--- START ---

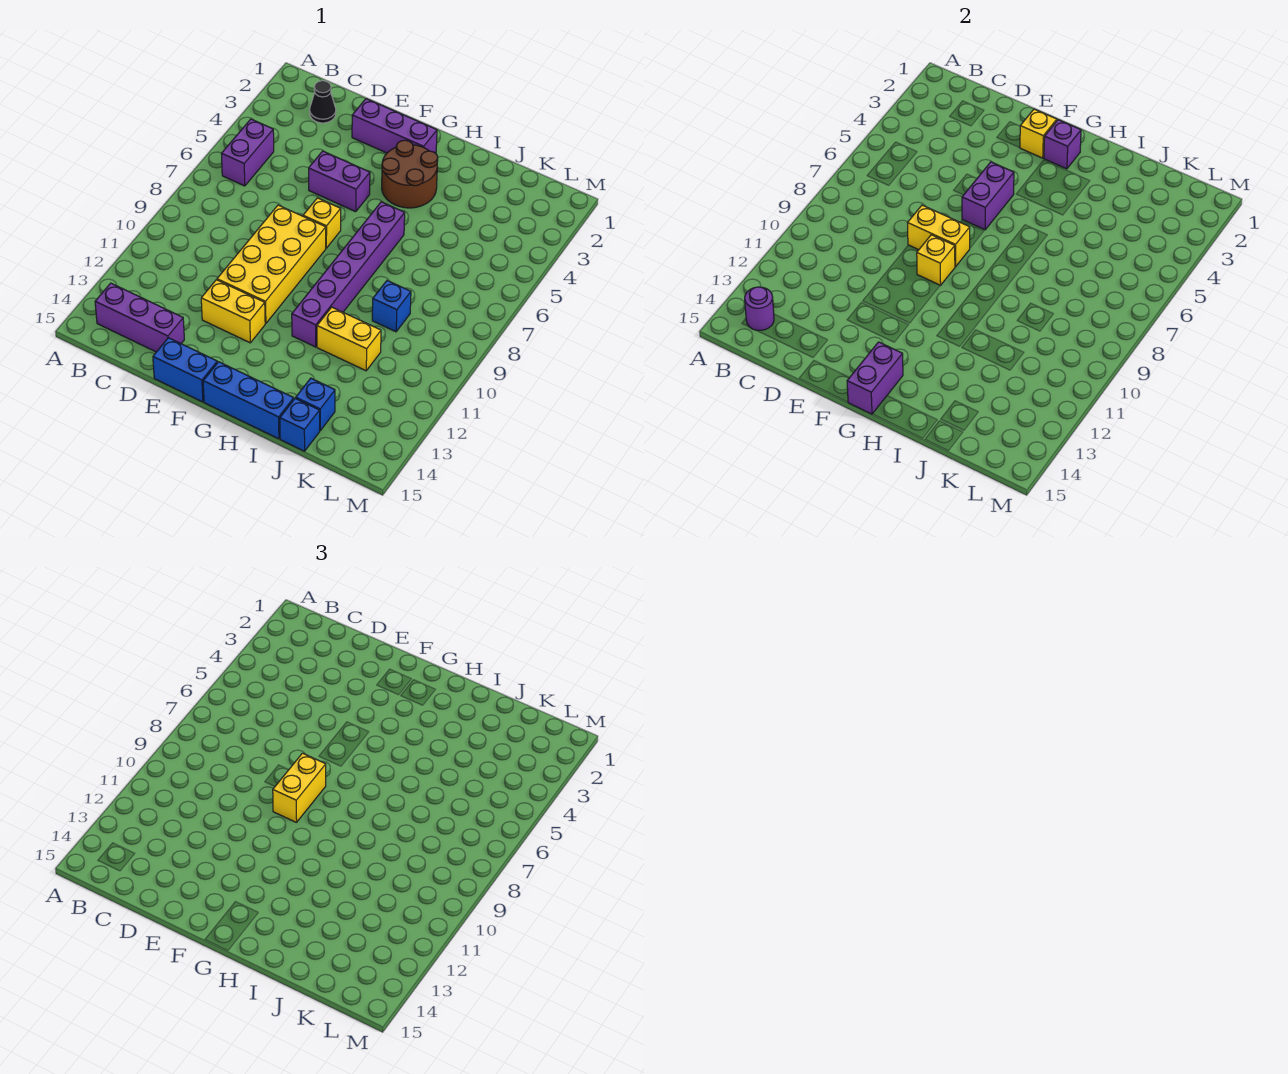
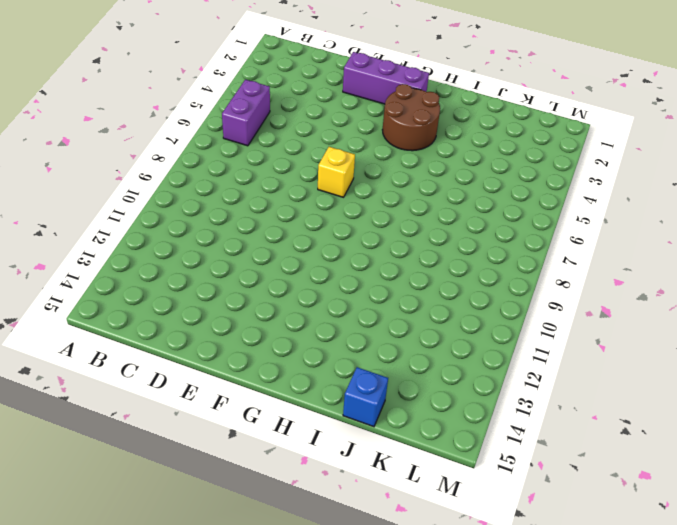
none -> purple brick B14:D14 level 1
none -> black cone C2 level 1
none -> purple brick E5:F5 level 1

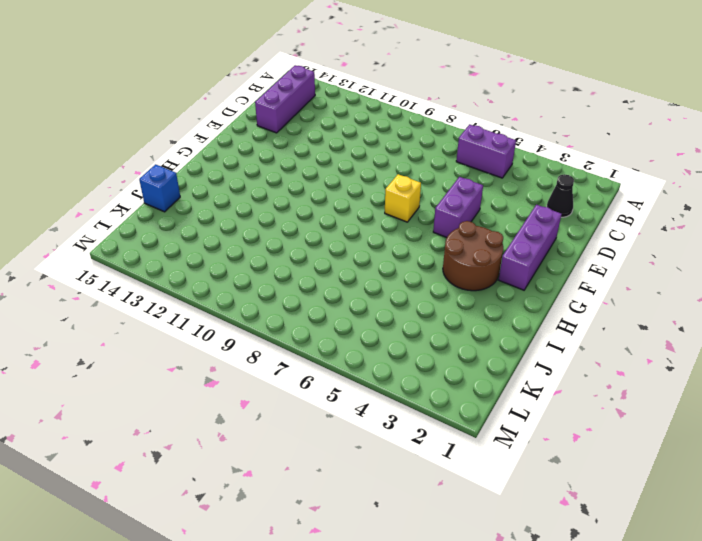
none -> yellow brick E8:F11 level 1
none -> yellow brick E12:F12 level 1
none -> blue brick E15:F15 level 1

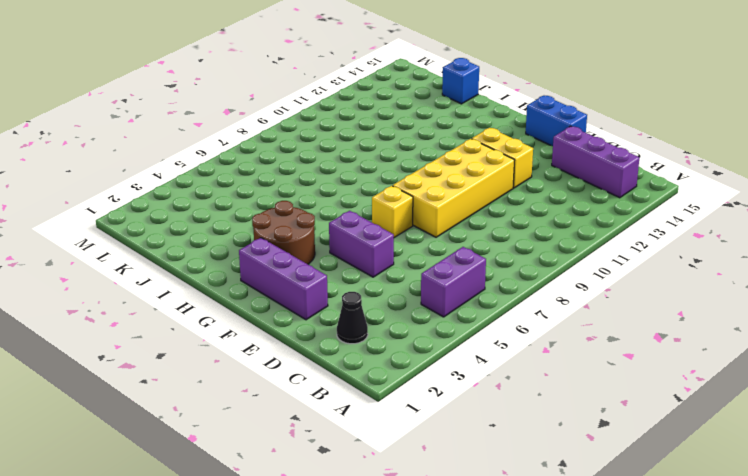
none -> blue brick G15:I15 level 1
none -> purple brick H6:H11 level 1
none -> yellow brick I11:J11 level 1

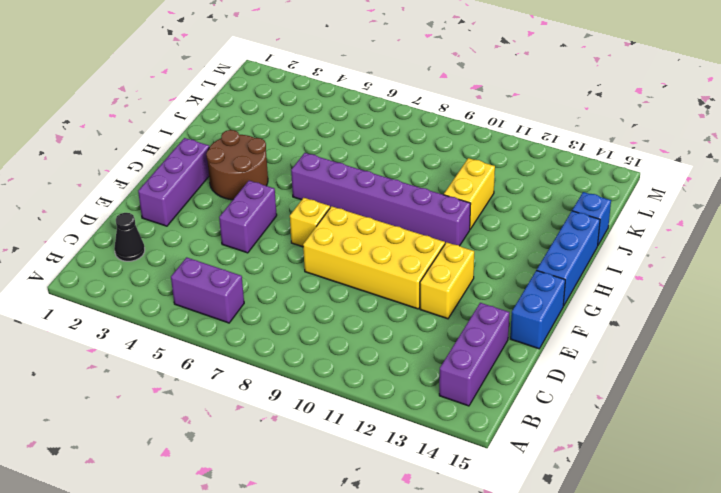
none -> blue brick J9 level 1
none -> blue brick J14 level 1
none -> purple round brick B14 level 2

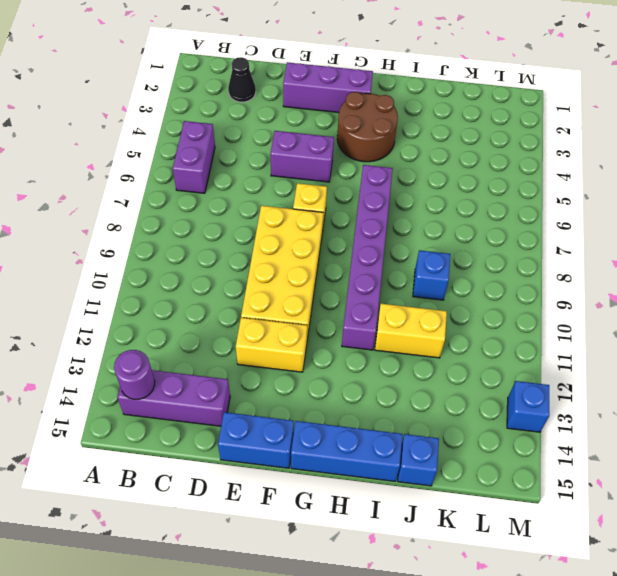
blue brick M13 level 1 -> blue brick J14 level 1
none -> yellow brick E8:F8 level 2
none -> yellow brick F2 level 2
none -> purple brick F5:F6 level 2

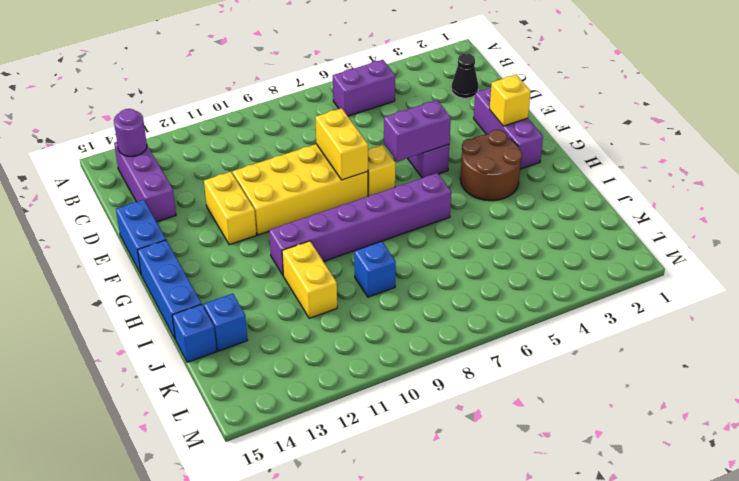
none -> yellow brick F9 level 2
none -> purple brick G2 level 2
none -> purple brick G14:G15 level 2

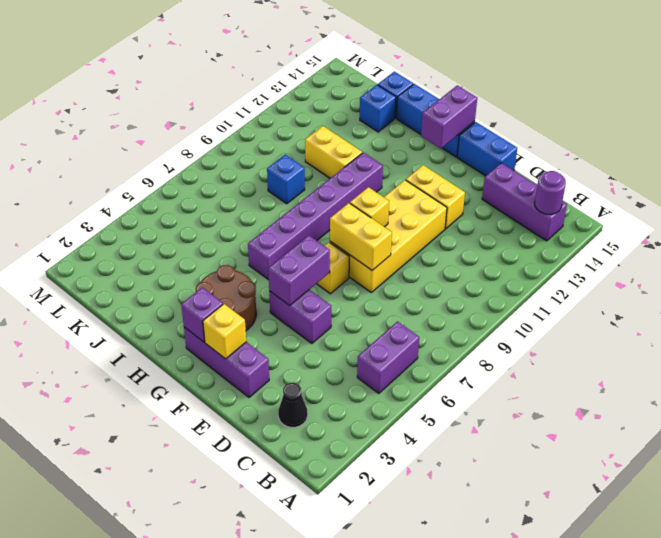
none -> yellow brick F8:F9 level 3

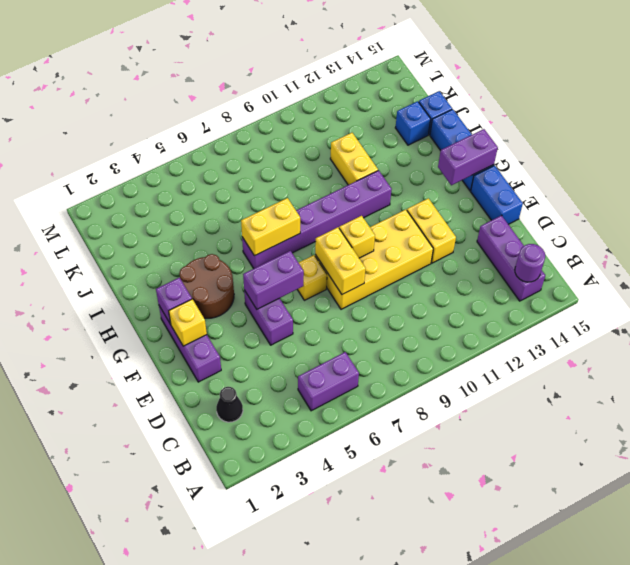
yellow brick H6:H7 level 2 -> yellow brick F8:F9 level 3
none -> blue brick J9 level 1

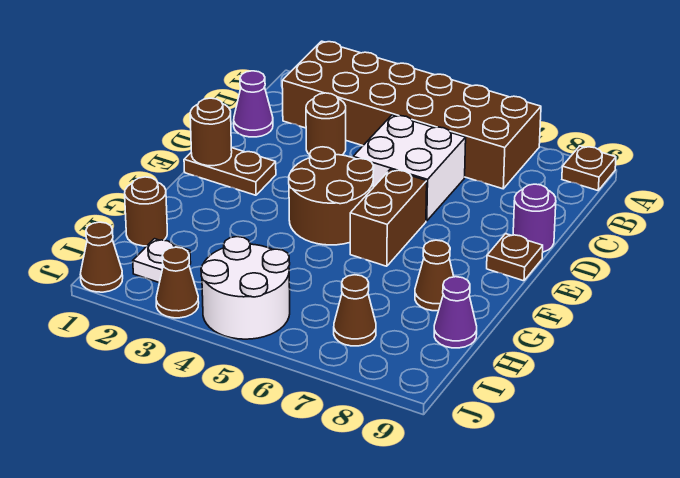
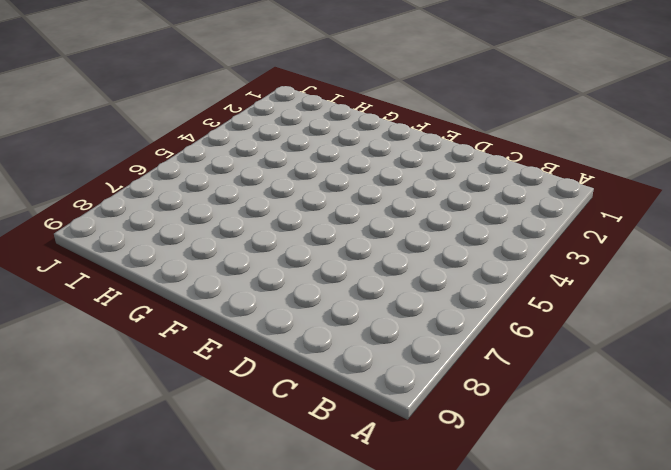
none -> brown brick A2:B7 level 1
none -> brown plate A9 level 1
none -> purple cone C1 level 1

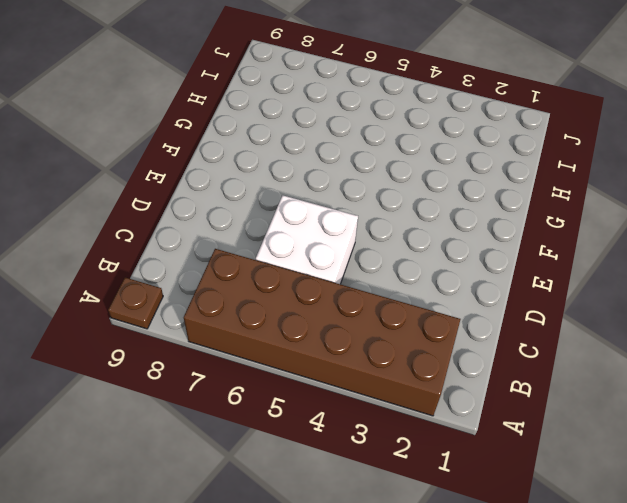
none -> purple cone C1 level 1
none -> brown round brick C3 level 1
none -> purple round brick D9 level 1

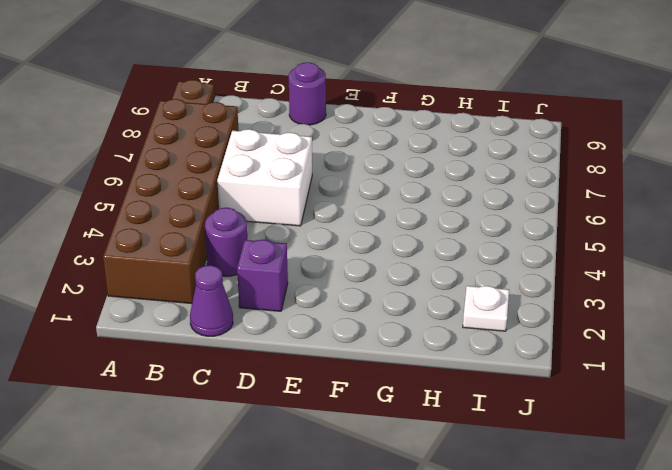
purple round brick C3 level 1 -> brown round brick C3 level 1
purple brick D2 level 1 -> none
none -> brown plate E1:E2 level 1
none -> brown round brick E4:F5 level 1
none -> brown brick E6:F6 level 1

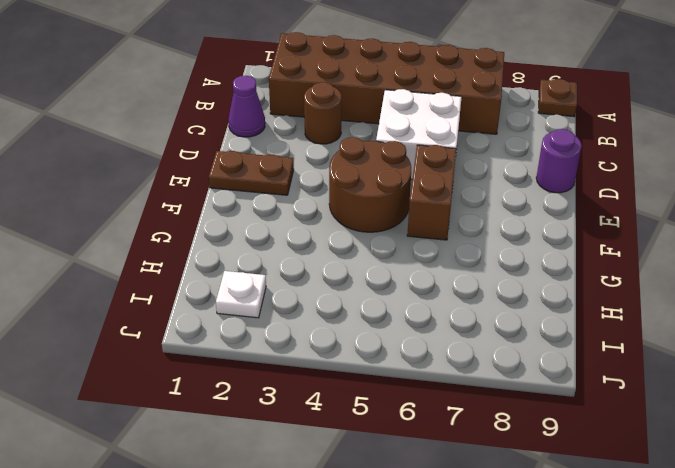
none -> brown plate E9 level 1
none -> brown cone G8 level 1
none -> brown round brick H1 level 1

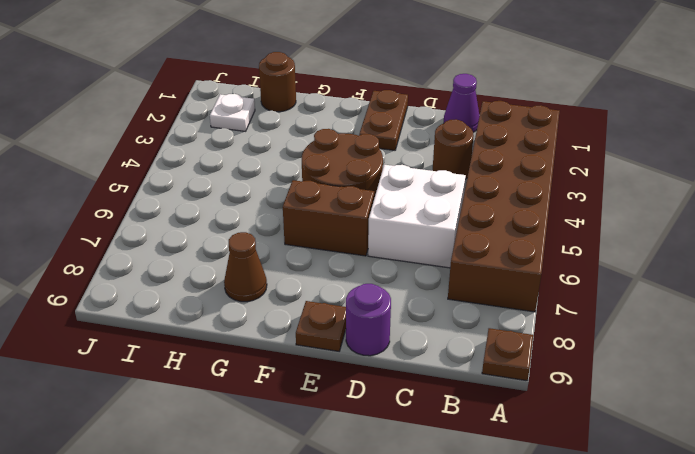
none -> purple cone H9 level 1
none -> white round brick I4:J5 level 1
none -> brown cone I7 level 1

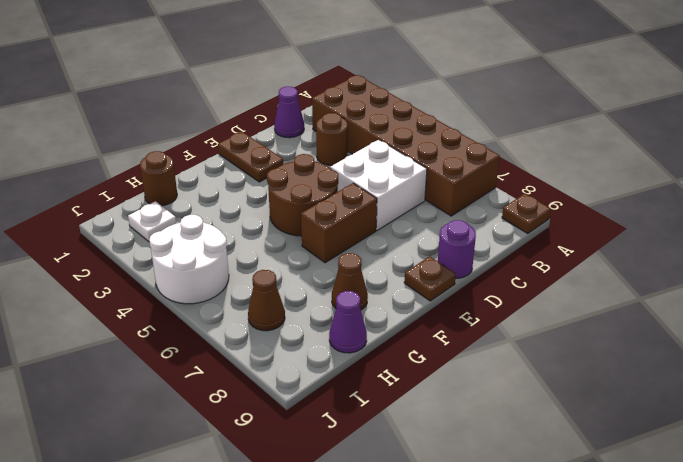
none -> brown cone J1 level 1
none -> brown cone J3 level 1
none -> brown round brick E1 level 2

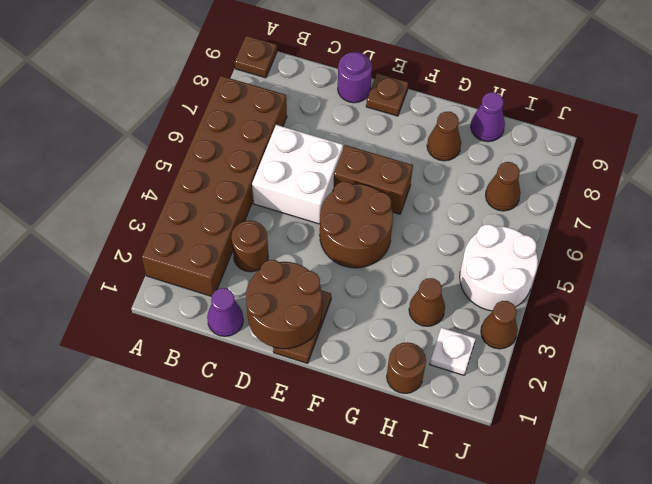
brown round brick D1:E2 level 2 -> brown round brick E1 level 2
brown cone H3 level 1 -> brown cone J1 level 1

--- END ---

**TASK DETAILS:**
Begin at the line containing "none -> purple brick G2 level 2" and stop at the final line of the data. Retype those lines exactly, without the pictures.

**REPLY:**
none -> purple brick G2 level 2
none -> purple brick G14:G15 level 2

none -> yellow brick F8:F9 level 3

yellow brick H6:H7 level 2 -> yellow brick F8:F9 level 3
none -> blue brick J9 level 1

none -> brown brick A2:B7 level 1
none -> brown plate A9 level 1
none -> purple cone C1 level 1

none -> purple cone C1 level 1
none -> brown round brick C3 level 1
none -> purple round brick D9 level 1

purple round brick C3 level 1 -> brown round brick C3 level 1
purple brick D2 level 1 -> none
none -> brown plate E1:E2 level 1
none -> brown round brick E4:F5 level 1
none -> brown brick E6:F6 level 1

none -> brown plate E9 level 1
none -> brown cone G8 level 1
none -> brown round brick H1 level 1

none -> purple cone H9 level 1
none -> white round brick I4:J5 level 1
none -> brown cone I7 level 1

none -> brown cone J1 level 1
none -> brown cone J3 level 1
none -> brown round brick E1 level 2

brown round brick D1:E2 level 2 -> brown round brick E1 level 2
brown cone H3 level 1 -> brown cone J1 level 1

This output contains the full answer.